What to do: Within the records below, reproduce without change the lines from the line that has "bol/turquoise top right" through the line that has "camera: 100 degrees right, 10 degrees down", and only those.
BEGIN Data
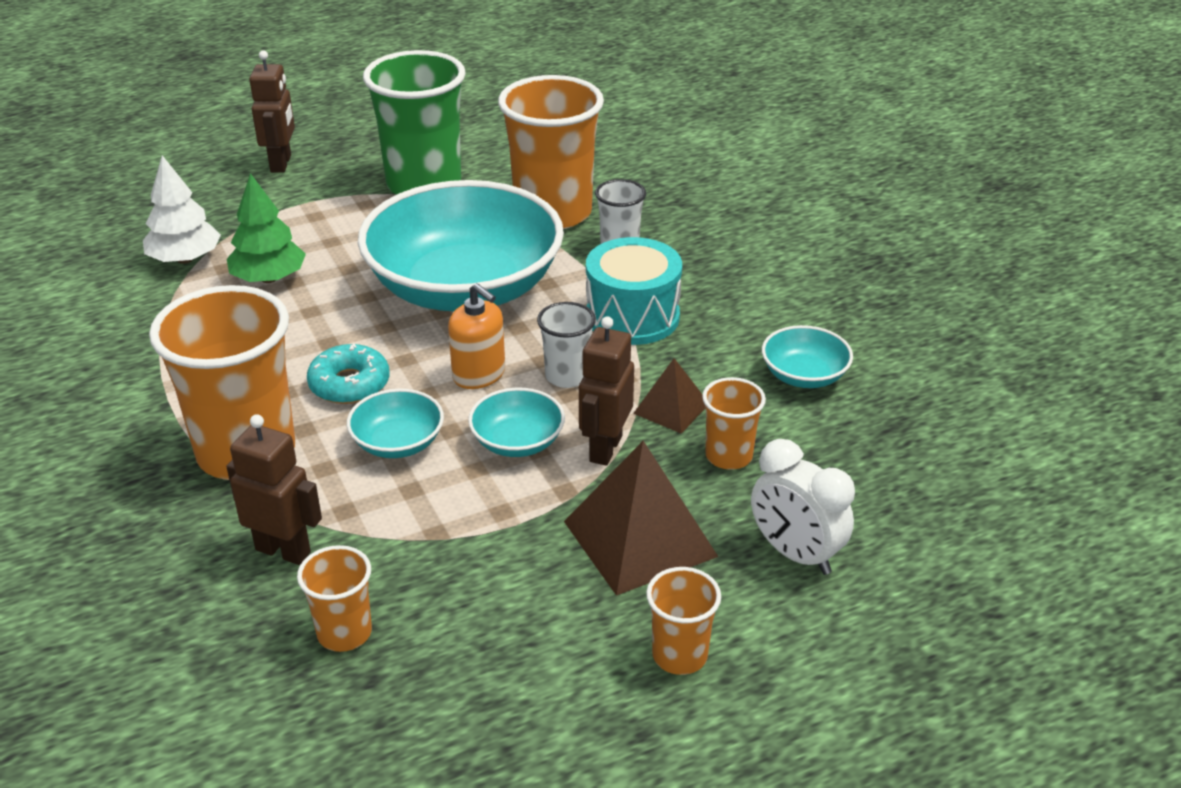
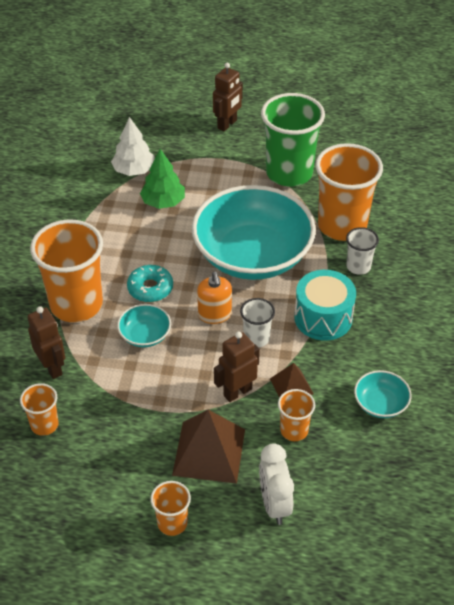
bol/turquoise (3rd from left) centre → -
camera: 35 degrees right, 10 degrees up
END Data
BEGIN Data
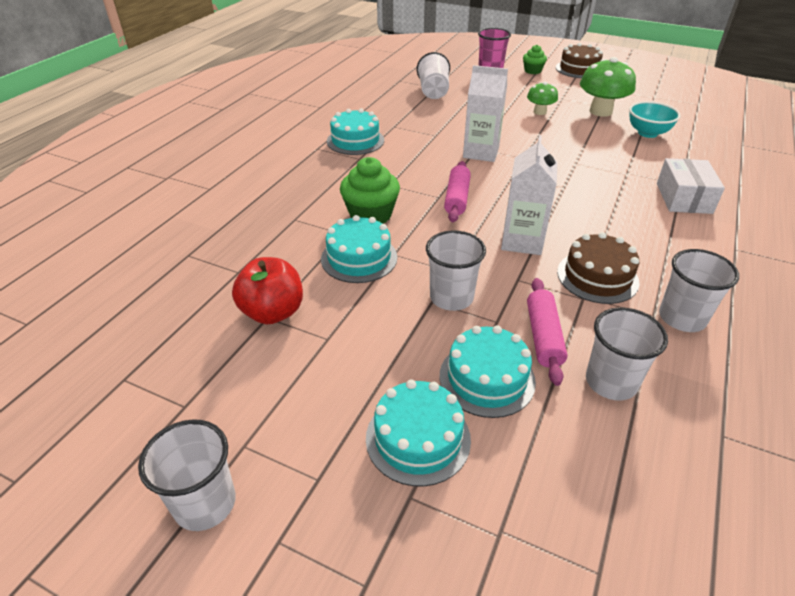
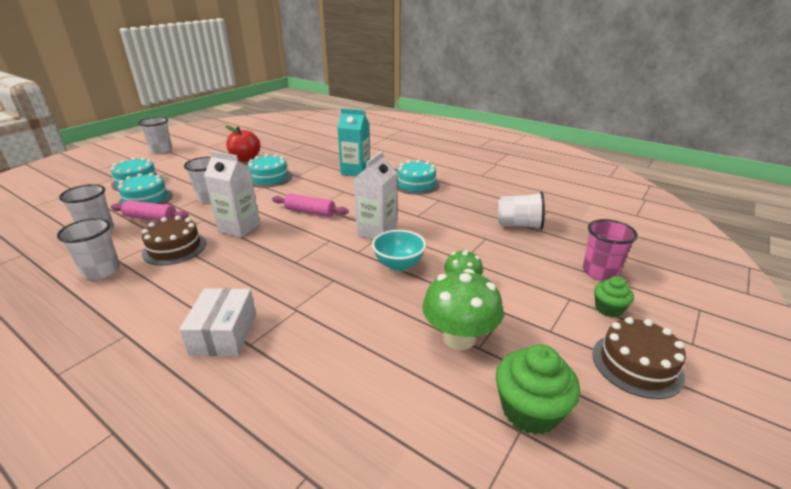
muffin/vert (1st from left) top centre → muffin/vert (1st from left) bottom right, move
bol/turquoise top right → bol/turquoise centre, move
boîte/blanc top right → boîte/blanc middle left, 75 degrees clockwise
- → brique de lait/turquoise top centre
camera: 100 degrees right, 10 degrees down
END Data
Answer space:
bol/turquoise top right → bol/turquoise centre, move
boîte/blanc top right → boîte/blanc middle left, 75 degrees clockwise
- → brique de lait/turquoise top centre
camera: 100 degrees right, 10 degrees down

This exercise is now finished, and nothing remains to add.